§ **DÉFI**
Repérez dans les données chaque ligne où figure la chaîne « numericTimeSignature », puis recopiez toutes ces lignes.

§ **DONNÉES DU DÉFI**
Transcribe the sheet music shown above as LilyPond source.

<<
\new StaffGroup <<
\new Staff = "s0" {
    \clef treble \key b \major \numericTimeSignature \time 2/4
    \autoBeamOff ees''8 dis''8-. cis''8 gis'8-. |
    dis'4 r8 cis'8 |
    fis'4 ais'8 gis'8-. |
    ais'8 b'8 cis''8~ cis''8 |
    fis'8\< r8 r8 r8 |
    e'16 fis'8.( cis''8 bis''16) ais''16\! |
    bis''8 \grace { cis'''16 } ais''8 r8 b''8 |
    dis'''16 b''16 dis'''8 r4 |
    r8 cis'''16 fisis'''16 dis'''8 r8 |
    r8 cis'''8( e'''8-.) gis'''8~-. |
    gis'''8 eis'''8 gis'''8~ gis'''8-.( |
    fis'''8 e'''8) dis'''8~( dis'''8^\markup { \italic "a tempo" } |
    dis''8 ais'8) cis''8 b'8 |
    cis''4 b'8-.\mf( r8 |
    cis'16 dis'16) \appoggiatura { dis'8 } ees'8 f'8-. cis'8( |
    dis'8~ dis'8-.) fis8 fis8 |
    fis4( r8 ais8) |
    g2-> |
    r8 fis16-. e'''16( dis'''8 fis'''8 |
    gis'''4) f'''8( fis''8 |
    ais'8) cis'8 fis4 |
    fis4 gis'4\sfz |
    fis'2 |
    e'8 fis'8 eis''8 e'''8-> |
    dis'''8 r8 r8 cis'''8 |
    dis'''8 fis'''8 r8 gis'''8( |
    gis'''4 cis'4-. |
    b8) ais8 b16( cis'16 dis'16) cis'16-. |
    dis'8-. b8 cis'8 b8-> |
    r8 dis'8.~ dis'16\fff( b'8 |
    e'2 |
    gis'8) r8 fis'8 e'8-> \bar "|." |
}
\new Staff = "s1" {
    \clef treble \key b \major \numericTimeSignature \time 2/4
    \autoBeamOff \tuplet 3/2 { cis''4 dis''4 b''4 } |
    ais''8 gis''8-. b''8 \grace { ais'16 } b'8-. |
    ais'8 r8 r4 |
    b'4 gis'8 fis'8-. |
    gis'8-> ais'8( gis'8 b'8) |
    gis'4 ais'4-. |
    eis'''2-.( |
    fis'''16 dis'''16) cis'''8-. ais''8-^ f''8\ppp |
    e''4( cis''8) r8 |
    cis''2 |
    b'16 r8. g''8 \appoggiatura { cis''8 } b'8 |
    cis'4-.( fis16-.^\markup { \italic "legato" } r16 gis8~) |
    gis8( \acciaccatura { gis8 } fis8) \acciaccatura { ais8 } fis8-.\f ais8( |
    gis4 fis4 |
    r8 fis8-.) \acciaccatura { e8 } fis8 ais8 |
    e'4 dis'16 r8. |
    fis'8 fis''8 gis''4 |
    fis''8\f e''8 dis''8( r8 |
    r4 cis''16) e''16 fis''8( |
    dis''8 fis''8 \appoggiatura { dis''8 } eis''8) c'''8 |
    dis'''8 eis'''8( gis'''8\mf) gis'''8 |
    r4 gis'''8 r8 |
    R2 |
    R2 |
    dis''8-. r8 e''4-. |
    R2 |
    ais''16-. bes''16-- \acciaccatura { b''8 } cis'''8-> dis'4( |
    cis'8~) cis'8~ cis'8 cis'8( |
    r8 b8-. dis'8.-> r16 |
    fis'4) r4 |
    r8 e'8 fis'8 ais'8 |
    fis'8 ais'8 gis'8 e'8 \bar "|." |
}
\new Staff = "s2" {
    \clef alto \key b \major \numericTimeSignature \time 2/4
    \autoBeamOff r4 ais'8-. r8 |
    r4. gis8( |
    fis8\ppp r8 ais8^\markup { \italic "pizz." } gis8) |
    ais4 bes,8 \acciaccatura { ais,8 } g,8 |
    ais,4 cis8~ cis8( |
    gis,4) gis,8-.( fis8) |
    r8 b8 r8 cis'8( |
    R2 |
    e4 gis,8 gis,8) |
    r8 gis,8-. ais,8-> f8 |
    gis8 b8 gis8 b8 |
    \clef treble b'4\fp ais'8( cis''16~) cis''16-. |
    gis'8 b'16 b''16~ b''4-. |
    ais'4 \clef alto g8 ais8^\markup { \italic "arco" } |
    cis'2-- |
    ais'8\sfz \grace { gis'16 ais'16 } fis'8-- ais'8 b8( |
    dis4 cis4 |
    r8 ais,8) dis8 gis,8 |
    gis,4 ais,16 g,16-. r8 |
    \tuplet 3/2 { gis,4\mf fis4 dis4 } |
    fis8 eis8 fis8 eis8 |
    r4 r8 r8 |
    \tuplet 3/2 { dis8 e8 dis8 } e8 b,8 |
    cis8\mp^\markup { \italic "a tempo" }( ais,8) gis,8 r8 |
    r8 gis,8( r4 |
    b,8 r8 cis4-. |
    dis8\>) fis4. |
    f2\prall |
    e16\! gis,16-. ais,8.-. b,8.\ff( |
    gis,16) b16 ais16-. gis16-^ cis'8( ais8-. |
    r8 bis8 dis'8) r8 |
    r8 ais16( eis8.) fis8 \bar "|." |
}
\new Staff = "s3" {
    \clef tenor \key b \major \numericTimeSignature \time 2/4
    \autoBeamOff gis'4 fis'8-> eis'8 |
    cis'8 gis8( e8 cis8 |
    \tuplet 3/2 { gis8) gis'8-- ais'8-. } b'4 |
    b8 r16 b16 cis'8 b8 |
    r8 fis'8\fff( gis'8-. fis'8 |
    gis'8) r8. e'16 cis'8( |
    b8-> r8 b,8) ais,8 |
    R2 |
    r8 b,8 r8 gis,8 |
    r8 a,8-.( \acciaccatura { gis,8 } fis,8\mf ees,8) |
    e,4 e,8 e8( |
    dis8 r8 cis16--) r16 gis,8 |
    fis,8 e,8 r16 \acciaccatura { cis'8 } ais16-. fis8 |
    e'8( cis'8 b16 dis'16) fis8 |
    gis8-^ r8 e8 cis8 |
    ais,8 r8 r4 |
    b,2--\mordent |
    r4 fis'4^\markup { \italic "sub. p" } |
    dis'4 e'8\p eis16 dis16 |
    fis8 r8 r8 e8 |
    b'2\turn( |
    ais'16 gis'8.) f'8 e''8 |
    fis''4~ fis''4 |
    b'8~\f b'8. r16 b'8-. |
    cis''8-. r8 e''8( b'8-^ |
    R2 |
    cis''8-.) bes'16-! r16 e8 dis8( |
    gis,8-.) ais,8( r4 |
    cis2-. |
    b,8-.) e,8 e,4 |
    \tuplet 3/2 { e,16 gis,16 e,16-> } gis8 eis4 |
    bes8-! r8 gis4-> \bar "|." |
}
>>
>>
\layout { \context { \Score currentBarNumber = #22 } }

§ **CORRIGÉ**
    \clef treble \key b \major \numericTimeSignature \time 2/4
    \clef treble \key b \major \numericTimeSignature \time 2/4
    \clef alto \key b \major \numericTimeSignature \time 2/4
    \clef tenor \key b \major \numericTimeSignature \time 2/4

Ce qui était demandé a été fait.